What the task requires → Keeping every character intact, repeat the whole listing.

Record extracts →
——
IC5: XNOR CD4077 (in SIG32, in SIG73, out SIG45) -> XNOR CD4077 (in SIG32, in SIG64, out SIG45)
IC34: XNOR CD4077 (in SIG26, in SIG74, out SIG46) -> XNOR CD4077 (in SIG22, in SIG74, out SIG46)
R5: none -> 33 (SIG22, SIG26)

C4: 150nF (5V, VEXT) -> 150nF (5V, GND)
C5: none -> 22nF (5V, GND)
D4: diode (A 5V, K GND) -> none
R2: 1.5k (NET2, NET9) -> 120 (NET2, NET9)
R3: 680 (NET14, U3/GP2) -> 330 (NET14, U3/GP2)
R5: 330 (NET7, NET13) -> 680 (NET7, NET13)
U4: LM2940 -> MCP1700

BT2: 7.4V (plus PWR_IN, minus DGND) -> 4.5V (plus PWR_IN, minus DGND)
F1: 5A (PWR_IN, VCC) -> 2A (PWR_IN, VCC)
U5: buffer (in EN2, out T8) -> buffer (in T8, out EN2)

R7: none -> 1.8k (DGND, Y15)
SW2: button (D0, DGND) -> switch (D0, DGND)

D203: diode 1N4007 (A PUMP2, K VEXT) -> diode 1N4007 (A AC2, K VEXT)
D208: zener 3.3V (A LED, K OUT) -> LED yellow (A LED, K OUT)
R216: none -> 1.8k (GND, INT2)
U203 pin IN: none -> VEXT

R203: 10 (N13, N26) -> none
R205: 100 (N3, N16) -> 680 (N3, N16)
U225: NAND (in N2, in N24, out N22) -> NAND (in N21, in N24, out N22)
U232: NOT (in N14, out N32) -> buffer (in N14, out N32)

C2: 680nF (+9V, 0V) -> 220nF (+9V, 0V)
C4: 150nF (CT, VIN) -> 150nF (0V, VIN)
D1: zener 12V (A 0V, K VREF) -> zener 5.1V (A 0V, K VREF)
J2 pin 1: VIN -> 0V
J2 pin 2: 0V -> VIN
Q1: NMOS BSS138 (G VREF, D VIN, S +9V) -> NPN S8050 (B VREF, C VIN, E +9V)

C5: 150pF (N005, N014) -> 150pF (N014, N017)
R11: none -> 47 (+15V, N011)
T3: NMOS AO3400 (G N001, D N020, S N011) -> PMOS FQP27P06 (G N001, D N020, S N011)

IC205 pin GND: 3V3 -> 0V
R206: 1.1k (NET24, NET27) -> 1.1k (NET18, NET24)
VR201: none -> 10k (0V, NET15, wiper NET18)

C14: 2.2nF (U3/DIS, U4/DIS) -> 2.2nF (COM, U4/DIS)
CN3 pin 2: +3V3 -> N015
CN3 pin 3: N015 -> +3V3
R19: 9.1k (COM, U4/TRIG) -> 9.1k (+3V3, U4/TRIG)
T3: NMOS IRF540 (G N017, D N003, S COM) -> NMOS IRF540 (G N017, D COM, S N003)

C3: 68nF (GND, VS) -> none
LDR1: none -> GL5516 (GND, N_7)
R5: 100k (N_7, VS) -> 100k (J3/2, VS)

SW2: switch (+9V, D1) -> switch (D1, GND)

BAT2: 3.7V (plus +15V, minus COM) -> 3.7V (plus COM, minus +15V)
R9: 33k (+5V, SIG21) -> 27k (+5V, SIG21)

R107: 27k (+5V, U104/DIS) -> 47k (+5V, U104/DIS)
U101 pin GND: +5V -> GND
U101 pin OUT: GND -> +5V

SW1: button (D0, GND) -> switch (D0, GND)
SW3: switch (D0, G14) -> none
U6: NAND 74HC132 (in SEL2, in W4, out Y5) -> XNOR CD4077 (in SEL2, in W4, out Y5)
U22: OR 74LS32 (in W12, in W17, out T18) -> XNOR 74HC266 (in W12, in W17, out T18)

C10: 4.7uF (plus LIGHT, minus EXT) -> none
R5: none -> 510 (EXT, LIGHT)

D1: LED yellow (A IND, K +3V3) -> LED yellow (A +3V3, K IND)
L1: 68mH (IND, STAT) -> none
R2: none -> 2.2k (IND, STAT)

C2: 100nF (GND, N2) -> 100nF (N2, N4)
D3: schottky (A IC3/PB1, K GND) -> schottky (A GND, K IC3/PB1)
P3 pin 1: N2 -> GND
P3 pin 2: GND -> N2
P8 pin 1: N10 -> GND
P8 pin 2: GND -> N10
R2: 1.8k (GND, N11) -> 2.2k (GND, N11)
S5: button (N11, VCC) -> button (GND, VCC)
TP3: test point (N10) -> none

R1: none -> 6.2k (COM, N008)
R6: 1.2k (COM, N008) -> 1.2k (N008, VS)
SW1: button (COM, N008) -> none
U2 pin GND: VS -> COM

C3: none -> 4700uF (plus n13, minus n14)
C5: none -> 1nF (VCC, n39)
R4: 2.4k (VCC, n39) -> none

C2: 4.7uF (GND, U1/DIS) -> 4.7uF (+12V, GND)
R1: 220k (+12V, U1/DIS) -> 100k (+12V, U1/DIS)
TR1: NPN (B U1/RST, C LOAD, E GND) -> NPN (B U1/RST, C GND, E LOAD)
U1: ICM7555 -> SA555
——
Answer to the exercise →
IC5: XNOR CD4077 (in SIG32, in SIG73, out SIG45) -> XNOR CD4077 (in SIG32, in SIG64, out SIG45)
IC34: XNOR CD4077 (in SIG26, in SIG74, out SIG46) -> XNOR CD4077 (in SIG22, in SIG74, out SIG46)
R5: none -> 33 (SIG22, SIG26)

C4: 150nF (5V, VEXT) -> 150nF (5V, GND)
C5: none -> 22nF (5V, GND)
D4: diode (A 5V, K GND) -> none
R2: 1.5k (NET2, NET9) -> 120 (NET2, NET9)
R3: 680 (NET14, U3/GP2) -> 330 (NET14, U3/GP2)
R5: 330 (NET7, NET13) -> 680 (NET7, NET13)
U4: LM2940 -> MCP1700

BT2: 7.4V (plus PWR_IN, minus DGND) -> 4.5V (plus PWR_IN, minus DGND)
F1: 5A (PWR_IN, VCC) -> 2A (PWR_IN, VCC)
U5: buffer (in EN2, out T8) -> buffer (in T8, out EN2)

R7: none -> 1.8k (DGND, Y15)
SW2: button (D0, DGND) -> switch (D0, DGND)

D203: diode 1N4007 (A PUMP2, K VEXT) -> diode 1N4007 (A AC2, K VEXT)
D208: zener 3.3V (A LED, K OUT) -> LED yellow (A LED, K OUT)
R216: none -> 1.8k (GND, INT2)
U203 pin IN: none -> VEXT

R203: 10 (N13, N26) -> none
R205: 100 (N3, N16) -> 680 (N3, N16)
U225: NAND (in N2, in N24, out N22) -> NAND (in N21, in N24, out N22)
U232: NOT (in N14, out N32) -> buffer (in N14, out N32)

C2: 680nF (+9V, 0V) -> 220nF (+9V, 0V)
C4: 150nF (CT, VIN) -> 150nF (0V, VIN)
D1: zener 12V (A 0V, K VREF) -> zener 5.1V (A 0V, K VREF)
J2 pin 1: VIN -> 0V
J2 pin 2: 0V -> VIN
Q1: NMOS BSS138 (G VREF, D VIN, S +9V) -> NPN S8050 (B VREF, C VIN, E +9V)

C5: 150pF (N005, N014) -> 150pF (N014, N017)
R11: none -> 47 (+15V, N011)
T3: NMOS AO3400 (G N001, D N020, S N011) -> PMOS FQP27P06 (G N001, D N020, S N011)

IC205 pin GND: 3V3 -> 0V
R206: 1.1k (NET24, NET27) -> 1.1k (NET18, NET24)
VR201: none -> 10k (0V, NET15, wiper NET18)

C14: 2.2nF (U3/DIS, U4/DIS) -> 2.2nF (COM, U4/DIS)
CN3 pin 2: +3V3 -> N015
CN3 pin 3: N015 -> +3V3
R19: 9.1k (COM, U4/TRIG) -> 9.1k (+3V3, U4/TRIG)
T3: NMOS IRF540 (G N017, D N003, S COM) -> NMOS IRF540 (G N017, D COM, S N003)

C3: 68nF (GND, VS) -> none
LDR1: none -> GL5516 (GND, N_7)
R5: 100k (N_7, VS) -> 100k (J3/2, VS)

SW2: switch (+9V, D1) -> switch (D1, GND)

BAT2: 3.7V (plus +15V, minus COM) -> 3.7V (plus COM, minus +15V)
R9: 33k (+5V, SIG21) -> 27k (+5V, SIG21)

R107: 27k (+5V, U104/DIS) -> 47k (+5V, U104/DIS)
U101 pin GND: +5V -> GND
U101 pin OUT: GND -> +5V

SW1: button (D0, GND) -> switch (D0, GND)
SW3: switch (D0, G14) -> none
U6: NAND 74HC132 (in SEL2, in W4, out Y5) -> XNOR CD4077 (in SEL2, in W4, out Y5)
U22: OR 74LS32 (in W12, in W17, out T18) -> XNOR 74HC266 (in W12, in W17, out T18)

C10: 4.7uF (plus LIGHT, minus EXT) -> none
R5: none -> 510 (EXT, LIGHT)

D1: LED yellow (A IND, K +3V3) -> LED yellow (A +3V3, K IND)
L1: 68mH (IND, STAT) -> none
R2: none -> 2.2k (IND, STAT)

C2: 100nF (GND, N2) -> 100nF (N2, N4)
D3: schottky (A IC3/PB1, K GND) -> schottky (A GND, K IC3/PB1)
P3 pin 1: N2 -> GND
P3 pin 2: GND -> N2
P8 pin 1: N10 -> GND
P8 pin 2: GND -> N10
R2: 1.8k (GND, N11) -> 2.2k (GND, N11)
S5: button (N11, VCC) -> button (GND, VCC)
TP3: test point (N10) -> none

R1: none -> 6.2k (COM, N008)
R6: 1.2k (COM, N008) -> 1.2k (N008, VS)
SW1: button (COM, N008) -> none
U2 pin GND: VS -> COM

C3: none -> 4700uF (plus n13, minus n14)
C5: none -> 1nF (VCC, n39)
R4: 2.4k (VCC, n39) -> none

C2: 4.7uF (GND, U1/DIS) -> 4.7uF (+12V, GND)
R1: 220k (+12V, U1/DIS) -> 100k (+12V, U1/DIS)
TR1: NPN (B U1/RST, C LOAD, E GND) -> NPN (B U1/RST, C GND, E LOAD)
U1: ICM7555 -> SA555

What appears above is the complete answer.